*** Data records Section Begins ***
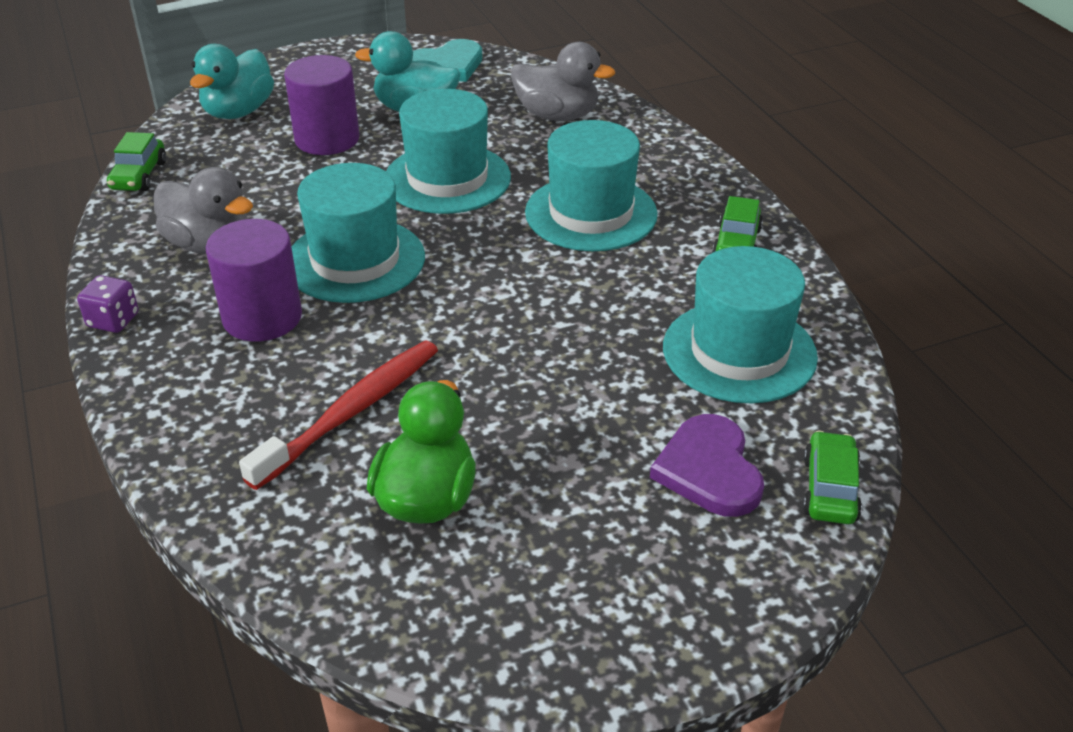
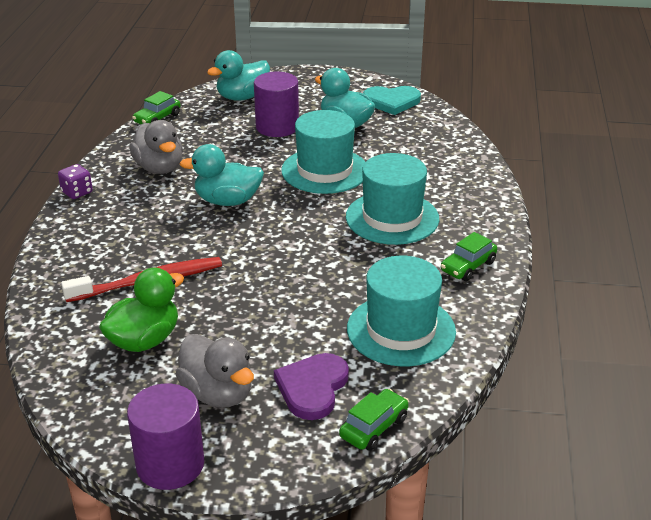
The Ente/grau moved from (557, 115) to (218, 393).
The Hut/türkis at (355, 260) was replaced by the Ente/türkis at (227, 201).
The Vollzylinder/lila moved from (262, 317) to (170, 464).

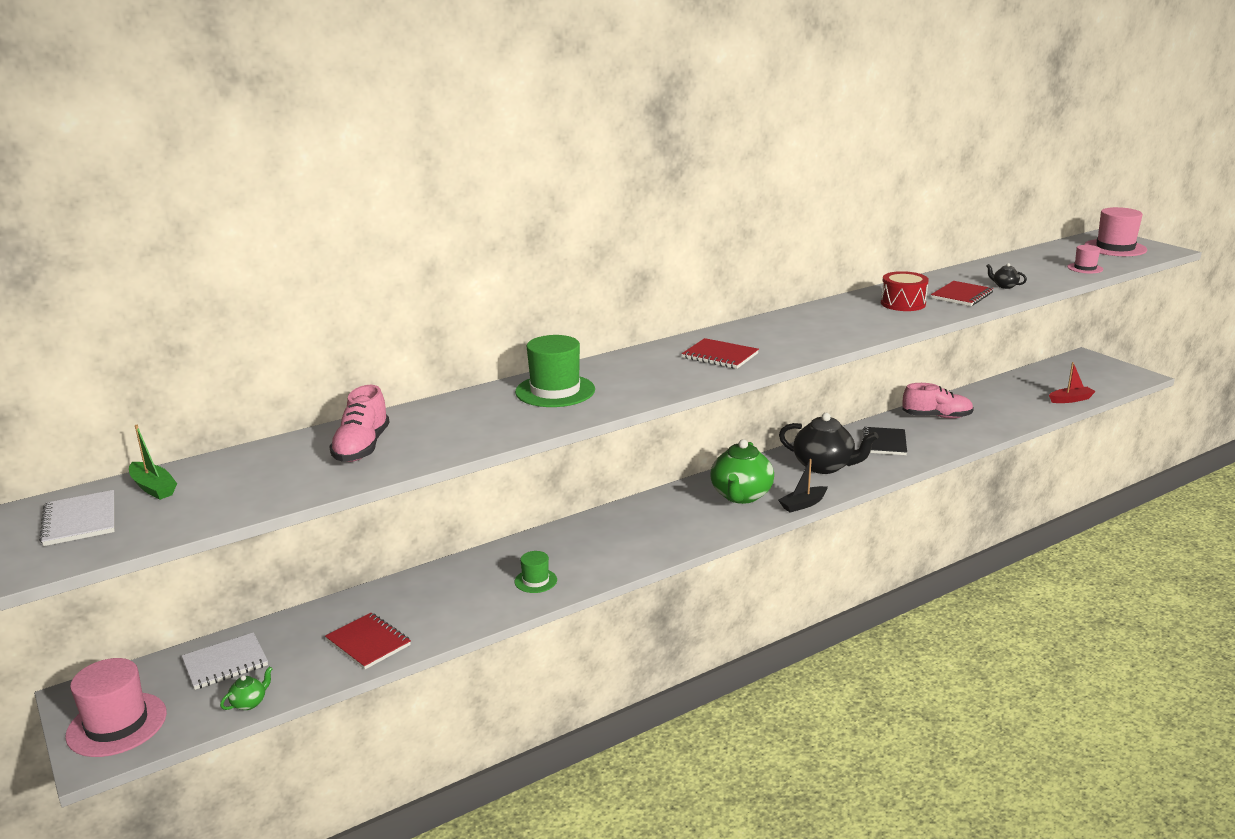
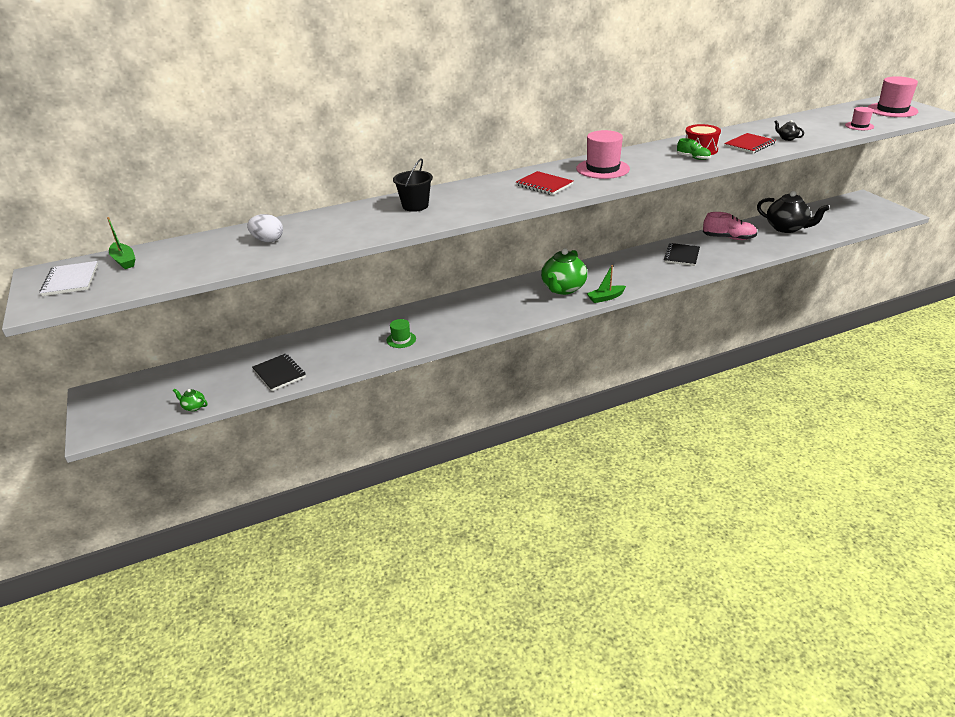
The Hut/grün at (555, 391) was replaced by the Eimer/schwarz at (415, 206).
The Boot/rot at (1070, 399) disappeared.
The Schuh/rosa at (362, 447) was replaced by the Ei/weiß at (268, 240).
The Teekanne/schwarz moved from (824, 466) to (786, 228).
The Boot/schwarz at (803, 504) became the Boot/grün at (605, 298).
The Notizbuch/rot at (368, 643) became the Notizbuch/schwarz at (279, 373).
The Notizbuch/weiß at (225, 663) disappeared.
The Hut/rosa moved from (117, 724) to (602, 169).
The Teekanne/grün at (249, 703) turned 120 degrees counterclockwise.
The Schuh/grün at (693, 158) appeared.

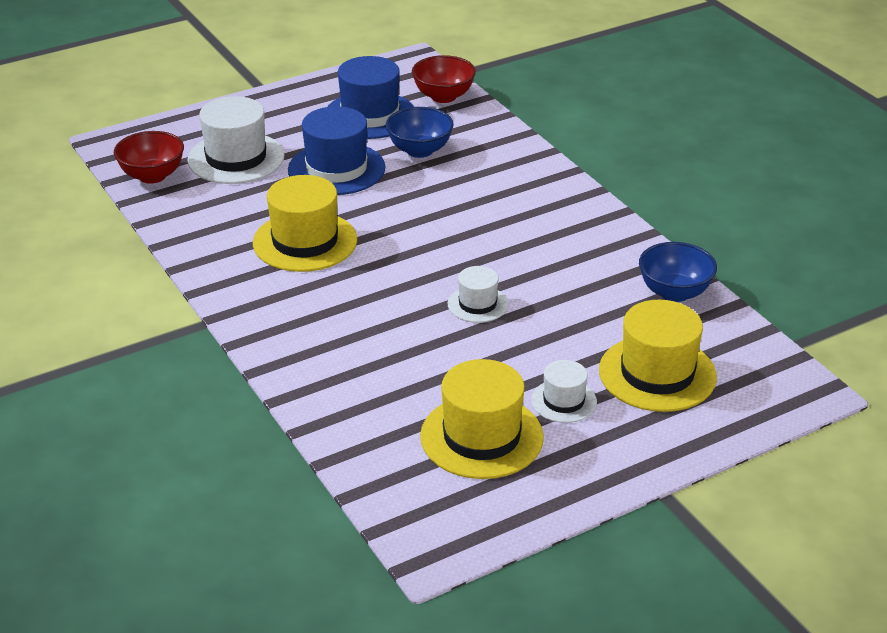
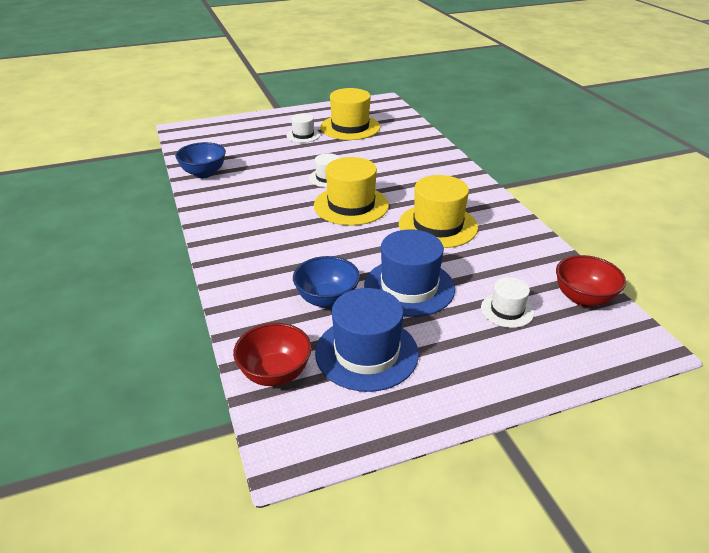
The Hut/weiß at (236, 158) changed to 0.55 times the size.
The Hut/gelb moved from (657, 373) to (351, 205).

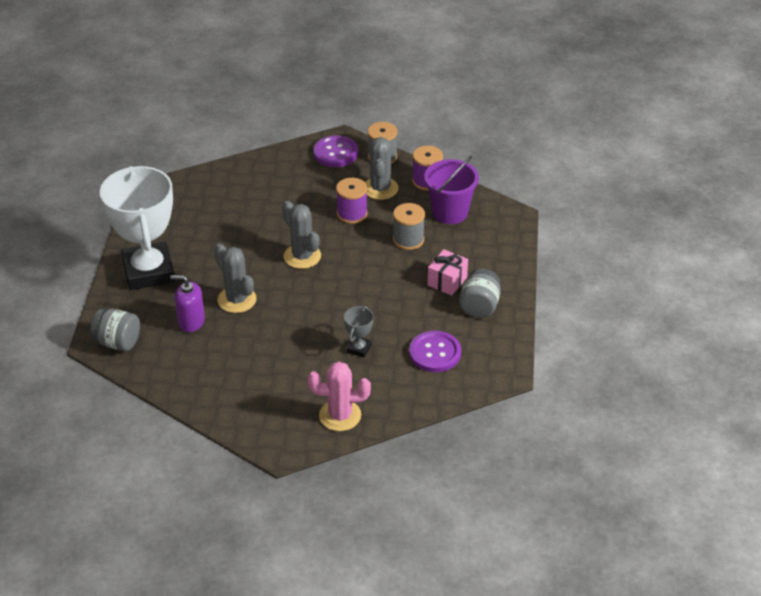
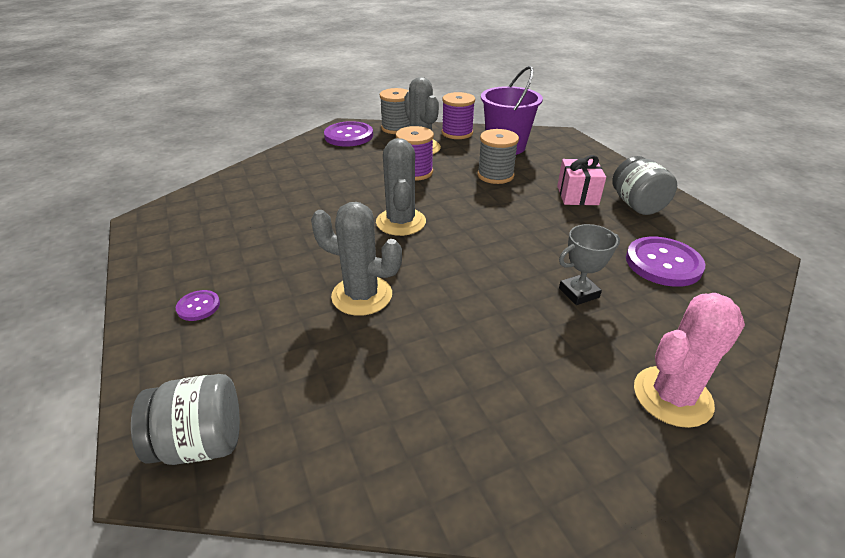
The Pokal/weiß at (148, 271) was replaced by the Knopf/lila at (198, 306).
The Kaktus/grau at (302, 256) turned 60 degrees clockwise.
The Seifenspender/lila at (191, 321) disappeared.
The Pokal/grau at (359, 348) turned 75 degrees clockwise.

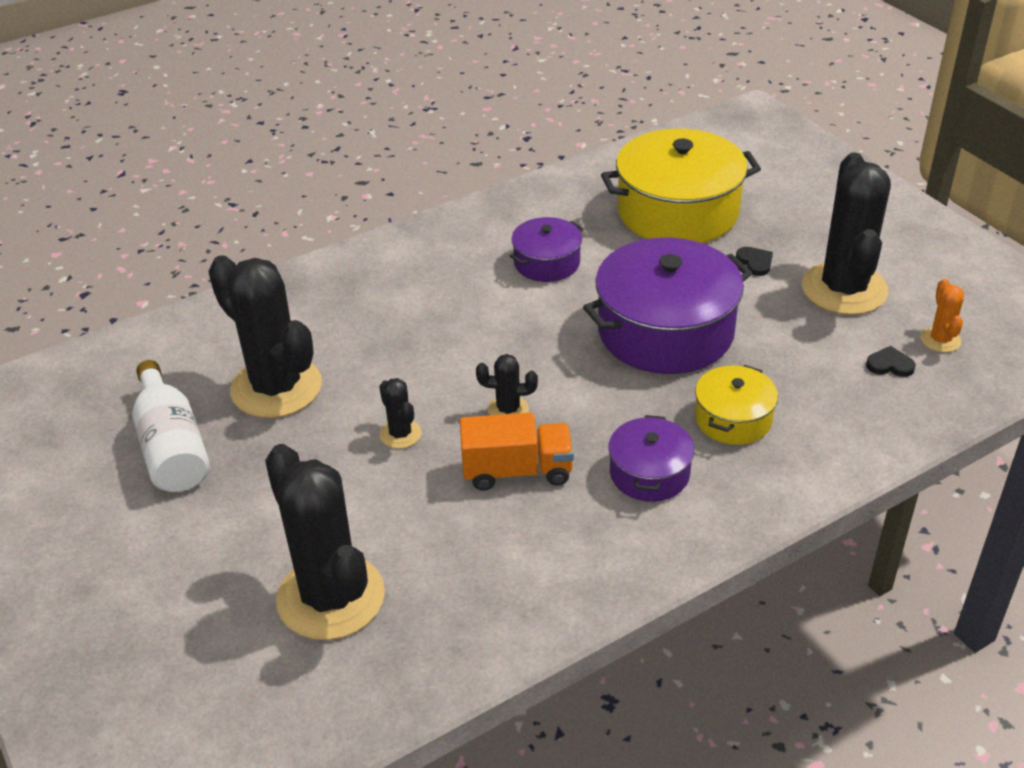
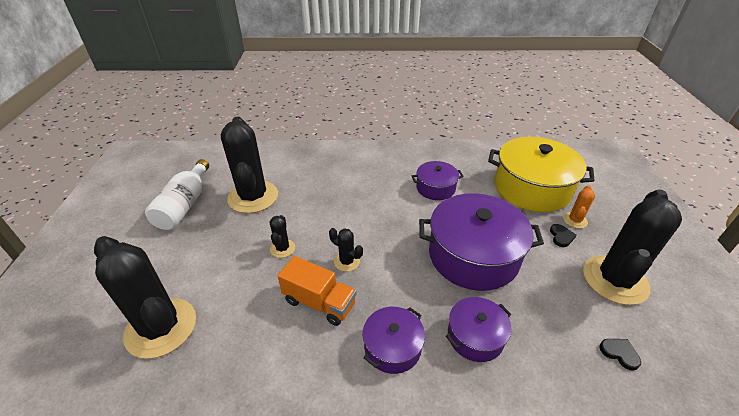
The Kaktus/orange moved from (940, 340) to (575, 220).
The Kochtopf/gelb at (733, 419) became the Kochtopf/lila at (475, 336).
The Kaktus/schwarz at (331, 597) turned 45 degrees counterclockwise.

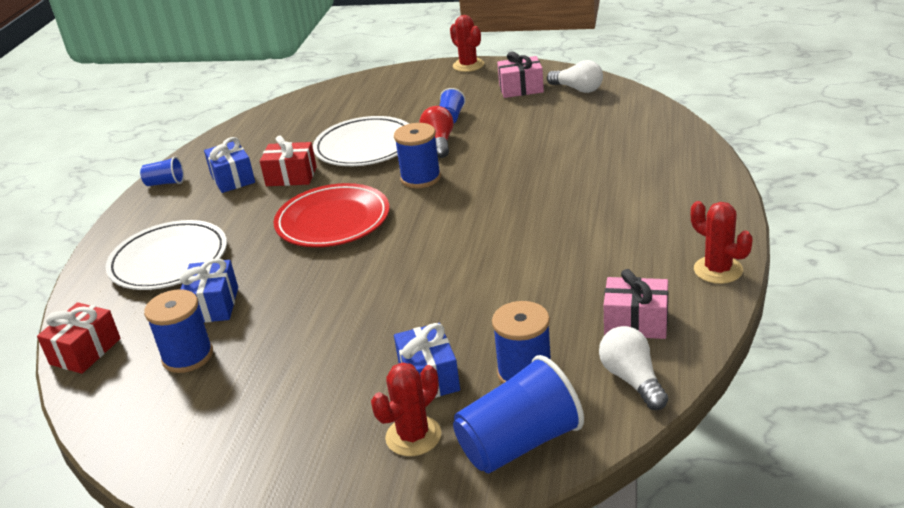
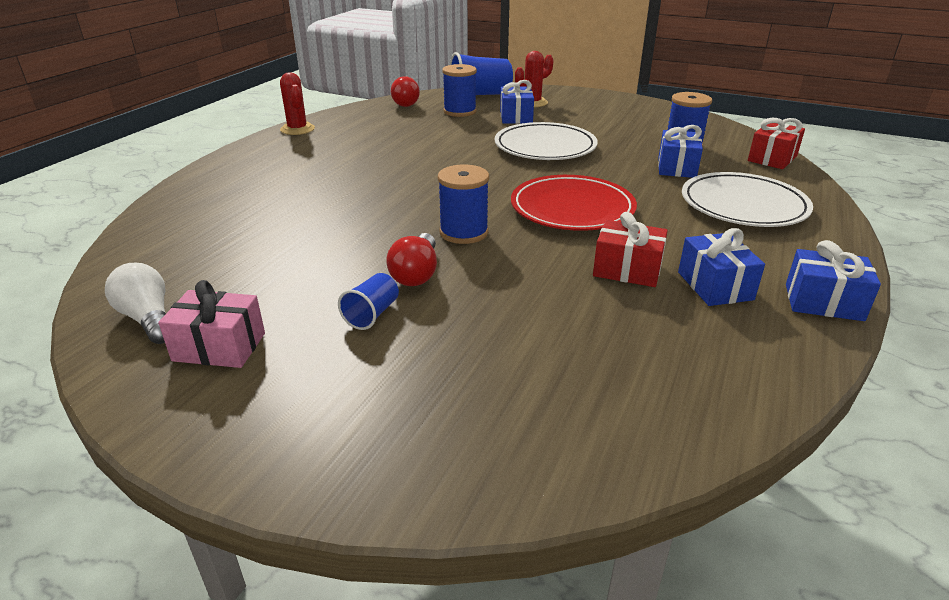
The Kaktus/rot at (468, 65) disappeared.
The Teller/weiß moved from (365, 147) to (545, 147).
The Becher/blau at (165, 183) was replaced by the Geschenk/blau at (823, 302).
The Geschenk/rosa at (636, 323) disappeared.
The Glühbirne/weiß at (632, 379) became the Glühbirne/rot at (405, 103).

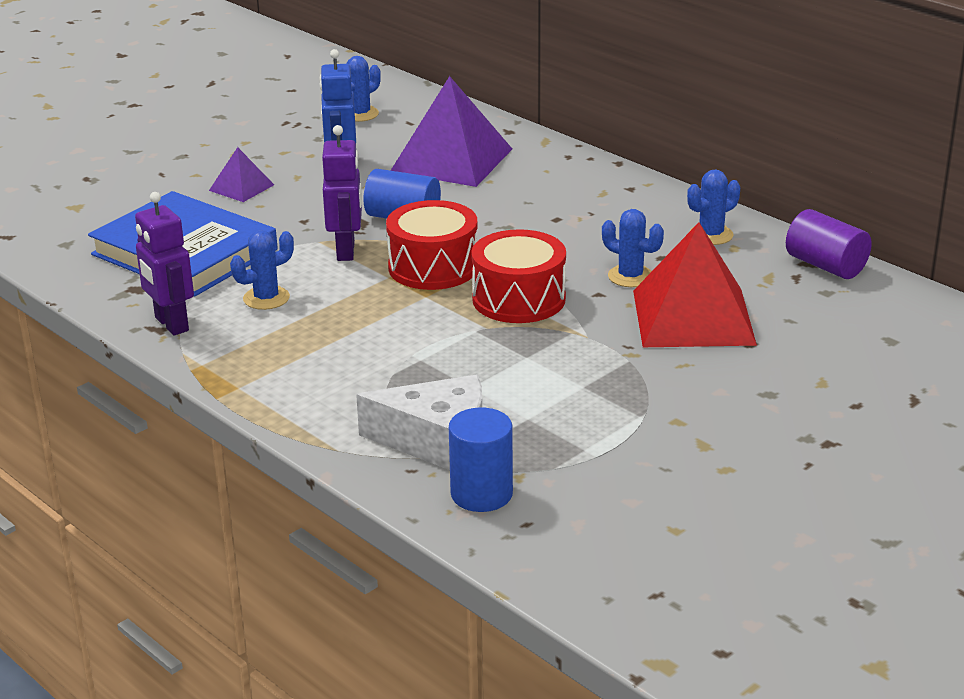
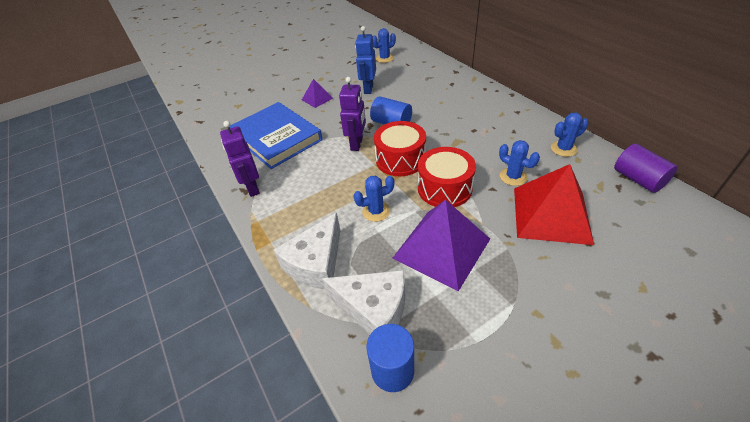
The Pyramide/lila moved from (452, 160) to (441, 248).
The Kaktus/blau moved from (266, 298) to (376, 211).
The Käse/weiß at (316, 263) appeared.

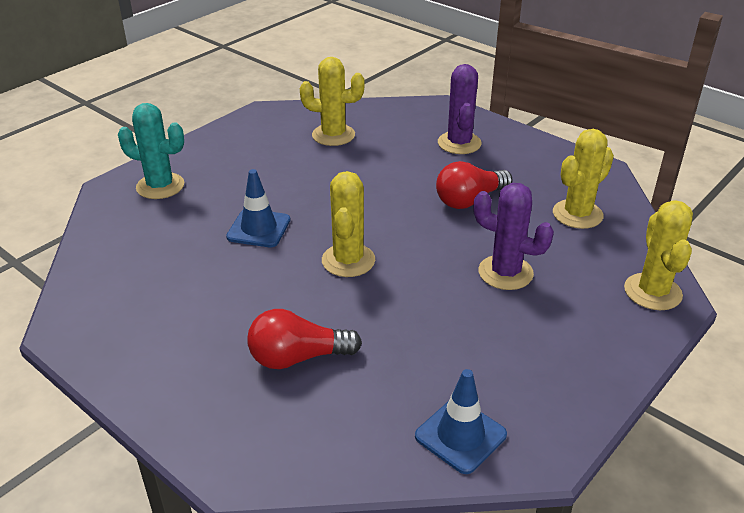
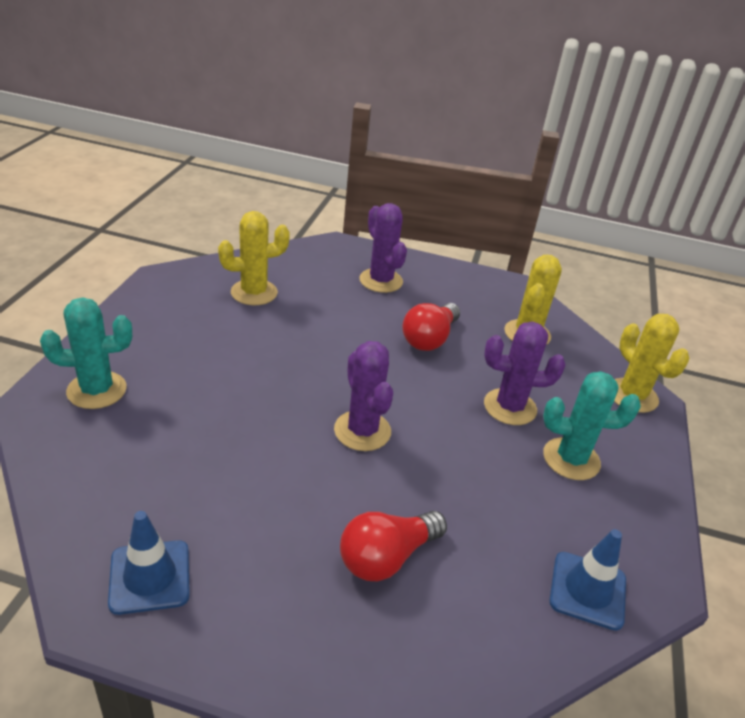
The Leitkegel/blau moved from (259, 228) to (150, 577).
The Kaktus/gelb at (348, 260) became the Kaktus/lila at (362, 431).
The Kaktus/türkis at (571, 459) appeared.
*** Data records Section Ends ***
(Prompt): Extract every line from the records above that contains the word "Ente".

(Response to the exercise):
The Ente/grau moved from (557, 115) to (218, 393).
The Hut/türkis at (355, 260) was replaced by the Ente/türkis at (227, 201).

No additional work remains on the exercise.